What to do: Everything from the line containing "(223, 276) = (169, 220): blue goblet -> none" through the line containing "(455, 739) = (488, 605): blue" in the listing below should be copied exactly, and nothing more.

=== Begin Enclosure ===

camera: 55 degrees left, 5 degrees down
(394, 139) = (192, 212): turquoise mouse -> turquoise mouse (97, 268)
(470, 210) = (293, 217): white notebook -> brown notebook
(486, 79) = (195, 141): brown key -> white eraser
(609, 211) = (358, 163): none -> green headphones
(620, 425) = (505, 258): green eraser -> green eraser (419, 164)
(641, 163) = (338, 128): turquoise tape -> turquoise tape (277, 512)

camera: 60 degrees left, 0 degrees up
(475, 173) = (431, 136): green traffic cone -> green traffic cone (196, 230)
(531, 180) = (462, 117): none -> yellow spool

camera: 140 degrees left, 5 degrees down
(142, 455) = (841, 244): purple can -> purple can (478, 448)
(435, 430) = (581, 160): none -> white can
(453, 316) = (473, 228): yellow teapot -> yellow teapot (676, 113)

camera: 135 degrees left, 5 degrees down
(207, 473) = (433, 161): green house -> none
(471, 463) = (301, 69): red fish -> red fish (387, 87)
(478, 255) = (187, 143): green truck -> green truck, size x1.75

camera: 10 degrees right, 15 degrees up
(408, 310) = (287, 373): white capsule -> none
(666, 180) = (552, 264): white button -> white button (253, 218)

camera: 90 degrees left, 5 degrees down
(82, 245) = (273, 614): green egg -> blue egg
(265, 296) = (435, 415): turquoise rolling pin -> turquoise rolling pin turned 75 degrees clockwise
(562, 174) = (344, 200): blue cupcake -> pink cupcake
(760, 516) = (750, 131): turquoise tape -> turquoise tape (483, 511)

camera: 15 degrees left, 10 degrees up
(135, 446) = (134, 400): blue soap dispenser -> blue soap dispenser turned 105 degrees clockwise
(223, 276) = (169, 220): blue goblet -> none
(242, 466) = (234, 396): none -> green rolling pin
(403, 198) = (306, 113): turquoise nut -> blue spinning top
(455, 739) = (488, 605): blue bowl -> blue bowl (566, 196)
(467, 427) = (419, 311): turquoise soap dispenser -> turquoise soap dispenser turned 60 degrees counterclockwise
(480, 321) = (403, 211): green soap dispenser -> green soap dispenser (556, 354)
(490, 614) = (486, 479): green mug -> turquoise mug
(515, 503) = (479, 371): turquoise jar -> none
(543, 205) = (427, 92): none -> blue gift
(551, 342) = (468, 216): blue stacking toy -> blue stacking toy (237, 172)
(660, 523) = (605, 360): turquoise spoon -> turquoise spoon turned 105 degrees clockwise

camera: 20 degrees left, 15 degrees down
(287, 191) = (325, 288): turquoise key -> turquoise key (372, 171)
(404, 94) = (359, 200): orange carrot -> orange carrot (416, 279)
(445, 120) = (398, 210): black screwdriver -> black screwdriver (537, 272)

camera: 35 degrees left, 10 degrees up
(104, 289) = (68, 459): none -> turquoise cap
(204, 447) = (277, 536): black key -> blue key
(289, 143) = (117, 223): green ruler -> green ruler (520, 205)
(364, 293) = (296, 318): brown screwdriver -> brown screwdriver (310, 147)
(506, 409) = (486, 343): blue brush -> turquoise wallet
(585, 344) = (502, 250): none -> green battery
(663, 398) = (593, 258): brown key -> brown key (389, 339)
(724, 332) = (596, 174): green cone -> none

=== End Enclosure ===

Solved exercise:
(223, 276) = (169, 220): blue goblet -> none
(242, 466) = (234, 396): none -> green rolling pin
(403, 198) = (306, 113): turquoise nut -> blue spinning top
(455, 739) = (488, 605): blue bowl -> blue bowl (566, 196)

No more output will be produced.